Copy the entries below exactly, but only from the line containing "green brick N13:N15" through the final line.

[Extracted data entries]

=== Begin Enclosure ===

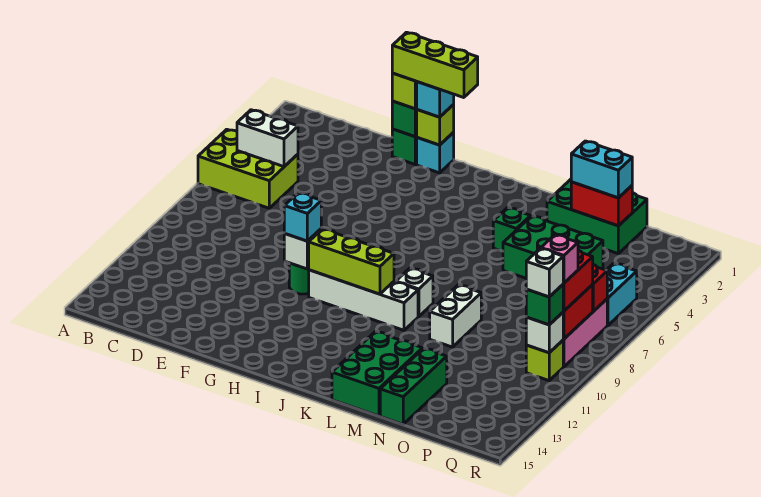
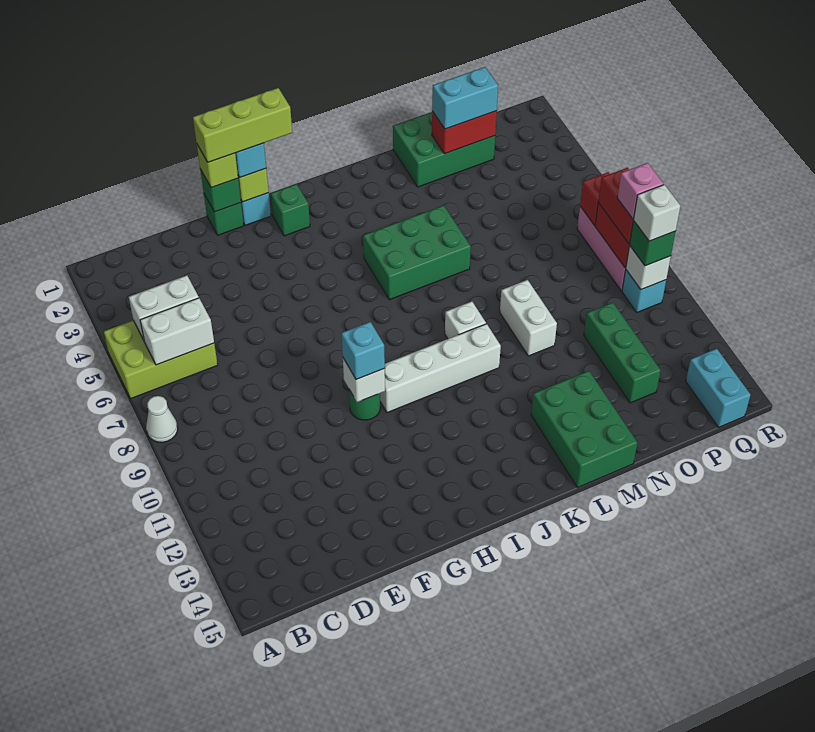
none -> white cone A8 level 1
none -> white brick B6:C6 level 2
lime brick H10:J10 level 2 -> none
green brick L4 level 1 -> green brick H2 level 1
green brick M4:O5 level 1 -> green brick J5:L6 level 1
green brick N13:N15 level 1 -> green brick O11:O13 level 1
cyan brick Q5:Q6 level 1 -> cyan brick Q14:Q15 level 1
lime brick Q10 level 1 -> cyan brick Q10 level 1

=== End Enclosure ===

▸ Result of the exercise
green brick N13:N15 level 1 -> green brick O11:O13 level 1
cyan brick Q5:Q6 level 1 -> cyan brick Q14:Q15 level 1
lime brick Q10 level 1 -> cyan brick Q10 level 1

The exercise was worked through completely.